▶ **PROBLEM TO SOLVE**
The line that holds "green brick H10:I10 level 1 -> none" marks the start. Return it and each following line through the end of the data, unchanged.

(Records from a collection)
::::

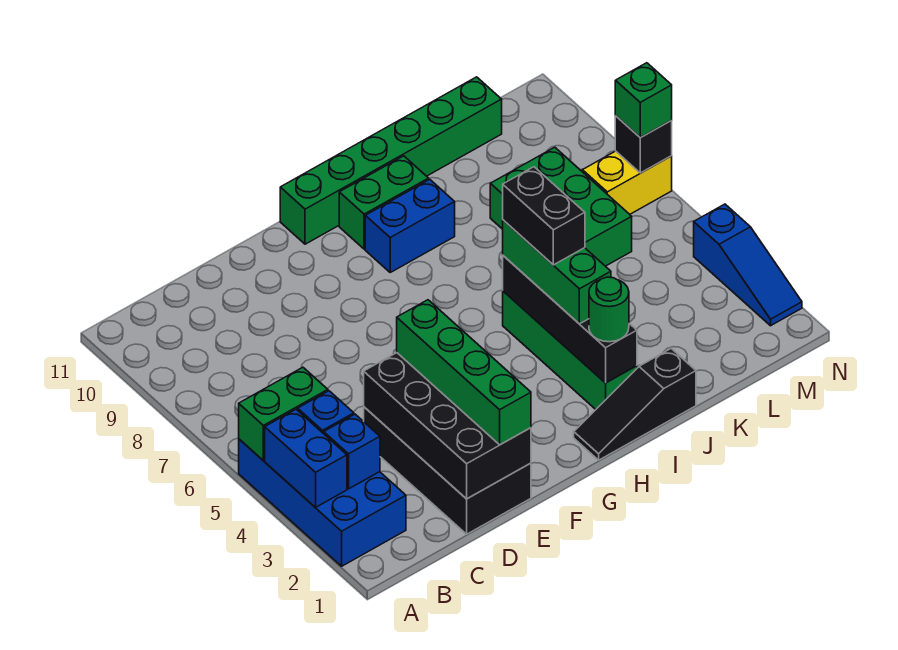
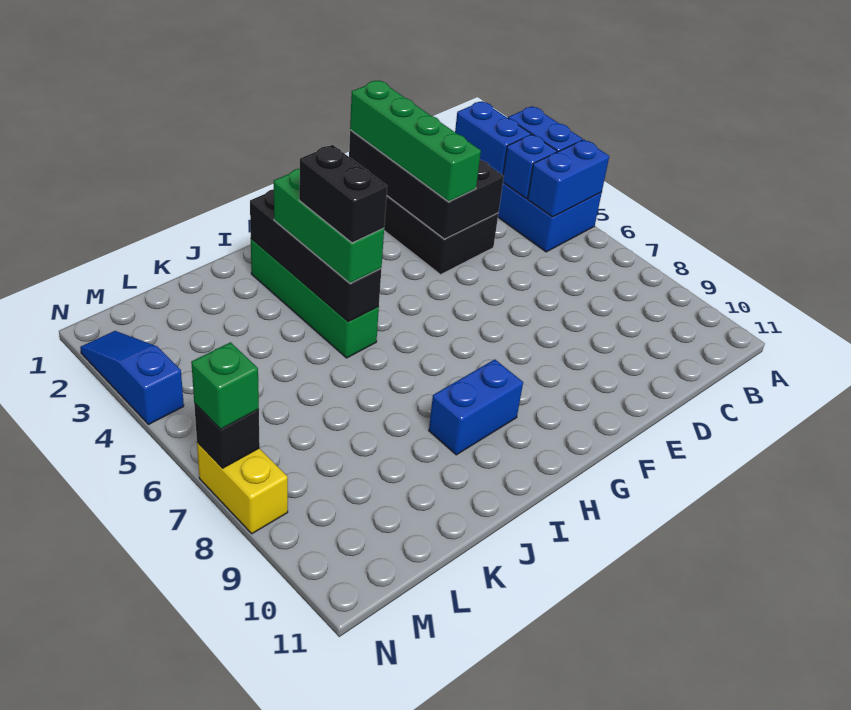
green brick A5:B5 level 2 -> blue brick A5:B5 level 2
blue brick B3 level 2 -> blue brick B2:B3 level 2
green brick G11:L11 level 1 -> none
black slope H1:J1 level 1 top J -> none
green brick H10:I10 level 1 -> none
green round brick I2 level 3 -> none
green brick K6:L8 level 1 -> none
yellow brick M7:N7 level 1 -> yellow brick N7:N8 level 1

::::

▶ **RESULT FOR THIS EXERCISE**
green brick H10:I10 level 1 -> none
green round brick I2 level 3 -> none
green brick K6:L8 level 1 -> none
yellow brick M7:N7 level 1 -> yellow brick N7:N8 level 1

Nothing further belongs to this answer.